_Supplied material_.
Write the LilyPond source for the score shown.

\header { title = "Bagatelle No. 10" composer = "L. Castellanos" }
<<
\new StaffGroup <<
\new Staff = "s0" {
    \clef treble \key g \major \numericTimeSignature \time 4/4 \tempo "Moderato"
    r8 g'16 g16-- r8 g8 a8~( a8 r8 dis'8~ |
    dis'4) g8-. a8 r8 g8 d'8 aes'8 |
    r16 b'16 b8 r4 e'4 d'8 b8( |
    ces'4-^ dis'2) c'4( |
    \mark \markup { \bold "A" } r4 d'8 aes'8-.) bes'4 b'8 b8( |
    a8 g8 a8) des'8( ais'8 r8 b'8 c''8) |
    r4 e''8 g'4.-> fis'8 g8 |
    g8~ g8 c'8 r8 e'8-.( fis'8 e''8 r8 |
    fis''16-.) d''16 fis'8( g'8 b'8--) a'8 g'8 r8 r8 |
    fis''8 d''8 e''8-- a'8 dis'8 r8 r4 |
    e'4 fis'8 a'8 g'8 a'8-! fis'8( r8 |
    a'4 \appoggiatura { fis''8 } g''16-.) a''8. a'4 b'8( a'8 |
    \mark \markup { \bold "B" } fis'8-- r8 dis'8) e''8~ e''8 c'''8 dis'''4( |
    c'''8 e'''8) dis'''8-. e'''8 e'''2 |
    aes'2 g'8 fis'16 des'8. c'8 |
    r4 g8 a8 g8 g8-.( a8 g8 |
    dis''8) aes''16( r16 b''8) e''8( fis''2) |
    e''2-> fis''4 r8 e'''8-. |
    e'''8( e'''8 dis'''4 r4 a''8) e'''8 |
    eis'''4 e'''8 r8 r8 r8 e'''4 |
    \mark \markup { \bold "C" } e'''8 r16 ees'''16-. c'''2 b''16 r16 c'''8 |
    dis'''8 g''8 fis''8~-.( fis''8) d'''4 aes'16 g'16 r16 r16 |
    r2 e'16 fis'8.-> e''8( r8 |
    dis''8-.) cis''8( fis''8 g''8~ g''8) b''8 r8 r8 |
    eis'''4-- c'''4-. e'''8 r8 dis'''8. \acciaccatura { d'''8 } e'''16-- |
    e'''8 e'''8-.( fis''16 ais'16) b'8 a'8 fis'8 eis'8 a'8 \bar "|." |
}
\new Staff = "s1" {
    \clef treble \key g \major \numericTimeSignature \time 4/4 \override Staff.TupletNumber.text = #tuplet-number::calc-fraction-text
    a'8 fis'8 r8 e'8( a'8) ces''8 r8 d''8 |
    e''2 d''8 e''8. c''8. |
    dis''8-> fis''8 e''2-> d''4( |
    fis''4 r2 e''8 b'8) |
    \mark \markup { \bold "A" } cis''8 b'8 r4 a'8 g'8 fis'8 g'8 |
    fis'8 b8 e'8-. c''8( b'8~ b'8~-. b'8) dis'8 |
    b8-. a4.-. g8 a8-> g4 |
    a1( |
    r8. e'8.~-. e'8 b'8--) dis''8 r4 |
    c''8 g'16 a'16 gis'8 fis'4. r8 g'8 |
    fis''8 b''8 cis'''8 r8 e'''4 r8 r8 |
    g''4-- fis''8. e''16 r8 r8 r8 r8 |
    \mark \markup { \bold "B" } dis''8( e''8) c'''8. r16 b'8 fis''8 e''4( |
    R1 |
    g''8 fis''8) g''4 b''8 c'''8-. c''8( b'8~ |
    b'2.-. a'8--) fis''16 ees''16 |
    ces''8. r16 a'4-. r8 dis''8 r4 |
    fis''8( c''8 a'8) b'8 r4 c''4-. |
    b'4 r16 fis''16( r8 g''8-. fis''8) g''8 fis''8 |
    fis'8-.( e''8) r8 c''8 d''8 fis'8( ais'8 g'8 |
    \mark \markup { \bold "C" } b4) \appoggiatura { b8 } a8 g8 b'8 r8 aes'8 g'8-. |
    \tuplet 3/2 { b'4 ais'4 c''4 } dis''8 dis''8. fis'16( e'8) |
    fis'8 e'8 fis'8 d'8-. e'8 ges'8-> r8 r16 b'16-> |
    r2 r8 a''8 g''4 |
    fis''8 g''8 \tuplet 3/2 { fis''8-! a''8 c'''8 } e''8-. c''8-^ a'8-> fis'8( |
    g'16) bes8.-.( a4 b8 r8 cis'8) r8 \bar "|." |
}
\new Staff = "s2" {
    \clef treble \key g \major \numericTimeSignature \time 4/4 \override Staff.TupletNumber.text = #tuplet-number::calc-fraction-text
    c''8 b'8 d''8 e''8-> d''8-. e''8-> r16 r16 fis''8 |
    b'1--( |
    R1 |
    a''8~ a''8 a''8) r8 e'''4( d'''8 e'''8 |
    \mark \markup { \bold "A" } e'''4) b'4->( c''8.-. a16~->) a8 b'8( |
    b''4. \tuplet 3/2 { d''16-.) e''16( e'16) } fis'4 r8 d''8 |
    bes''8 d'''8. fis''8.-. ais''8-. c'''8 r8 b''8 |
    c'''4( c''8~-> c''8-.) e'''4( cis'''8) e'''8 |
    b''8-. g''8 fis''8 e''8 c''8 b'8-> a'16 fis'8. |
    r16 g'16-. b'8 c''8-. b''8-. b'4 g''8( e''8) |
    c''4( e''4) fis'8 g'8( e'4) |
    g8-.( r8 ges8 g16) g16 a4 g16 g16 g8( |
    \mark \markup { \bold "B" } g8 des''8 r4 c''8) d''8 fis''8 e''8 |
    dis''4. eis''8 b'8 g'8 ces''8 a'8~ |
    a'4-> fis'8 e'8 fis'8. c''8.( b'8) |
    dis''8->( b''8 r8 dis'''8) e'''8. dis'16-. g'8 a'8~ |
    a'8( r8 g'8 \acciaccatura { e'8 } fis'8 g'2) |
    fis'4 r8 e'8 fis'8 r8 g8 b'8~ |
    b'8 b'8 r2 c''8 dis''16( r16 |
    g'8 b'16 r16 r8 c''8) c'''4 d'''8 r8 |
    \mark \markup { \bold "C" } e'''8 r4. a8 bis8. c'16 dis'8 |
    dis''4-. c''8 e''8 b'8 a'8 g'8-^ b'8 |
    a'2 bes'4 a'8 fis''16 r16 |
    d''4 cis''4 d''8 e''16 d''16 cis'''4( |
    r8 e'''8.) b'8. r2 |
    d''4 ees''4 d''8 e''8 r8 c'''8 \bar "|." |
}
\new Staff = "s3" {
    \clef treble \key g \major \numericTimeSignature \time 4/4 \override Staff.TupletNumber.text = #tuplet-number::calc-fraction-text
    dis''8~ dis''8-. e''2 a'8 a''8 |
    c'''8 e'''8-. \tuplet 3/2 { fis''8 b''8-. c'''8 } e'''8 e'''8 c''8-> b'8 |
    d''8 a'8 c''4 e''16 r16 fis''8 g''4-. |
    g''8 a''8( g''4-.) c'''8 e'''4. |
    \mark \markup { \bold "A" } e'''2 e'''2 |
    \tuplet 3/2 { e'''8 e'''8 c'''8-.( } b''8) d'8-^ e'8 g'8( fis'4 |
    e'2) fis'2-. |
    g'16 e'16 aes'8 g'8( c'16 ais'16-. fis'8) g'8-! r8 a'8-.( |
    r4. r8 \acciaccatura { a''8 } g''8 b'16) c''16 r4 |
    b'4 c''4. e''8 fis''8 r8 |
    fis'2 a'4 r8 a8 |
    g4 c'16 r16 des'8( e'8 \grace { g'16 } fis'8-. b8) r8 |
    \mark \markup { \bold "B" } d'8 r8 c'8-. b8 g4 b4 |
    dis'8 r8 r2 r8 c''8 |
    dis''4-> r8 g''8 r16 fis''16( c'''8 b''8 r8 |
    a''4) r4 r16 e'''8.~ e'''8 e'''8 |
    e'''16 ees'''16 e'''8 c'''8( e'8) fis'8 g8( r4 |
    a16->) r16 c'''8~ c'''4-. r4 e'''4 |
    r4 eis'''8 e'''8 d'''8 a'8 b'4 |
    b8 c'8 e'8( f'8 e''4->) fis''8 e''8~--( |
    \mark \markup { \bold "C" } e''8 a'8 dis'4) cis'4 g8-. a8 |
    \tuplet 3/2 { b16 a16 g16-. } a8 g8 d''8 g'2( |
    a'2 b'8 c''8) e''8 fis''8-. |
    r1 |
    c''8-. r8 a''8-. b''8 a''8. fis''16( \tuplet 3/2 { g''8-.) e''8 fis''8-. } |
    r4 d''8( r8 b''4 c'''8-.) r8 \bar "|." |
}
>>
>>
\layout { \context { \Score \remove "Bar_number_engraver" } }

_Problem description_.
Which lines of the records contain the string "mark", with case counting? Copy each such line in full.

_Correct answer_.
    \mark \markup { \bold "A" } r4 d'8 aes'8-.) bes'4 b'8 b8( |
    \mark \markup { \bold "B" } fis'8-- r8 dis'8) e''8~ e''8 c'''8 dis'''4( |
    \mark \markup { \bold "C" } e'''8 r16 ees'''16-. c'''2 b''16 r16 c'''8 |
    \mark \markup { \bold "A" } cis''8 b'8 r4 a'8 g'8 fis'8 g'8 |
    \mark \markup { \bold "B" } dis''8( e''8) c'''8. r16 b'8 fis''8 e''4( |
    \mark \markup { \bold "C" } b4) \appoggiatura { b8 } a8 g8 b'8 r8 aes'8 g'8-. |
    \mark \markup { \bold "A" } e'''4) b'4->( c''8.-. a16~->) a8 b'8( |
    \mark \markup { \bold "B" } g8 des''8 r4 c''8) d''8 fis''8 e''8 |
    \mark \markup { \bold "C" } e'''8 r4. a8 bis8. c'16 dis'8 |
    \mark \markup { \bold "A" } e'''2 e'''2 |
    \mark \markup { \bold "B" } d'8 r8 c'8-. b8 g4 b4 |
    \mark \markup { \bold "C" } e''8 a'8 dis'4) cis'4 g8-. a8 |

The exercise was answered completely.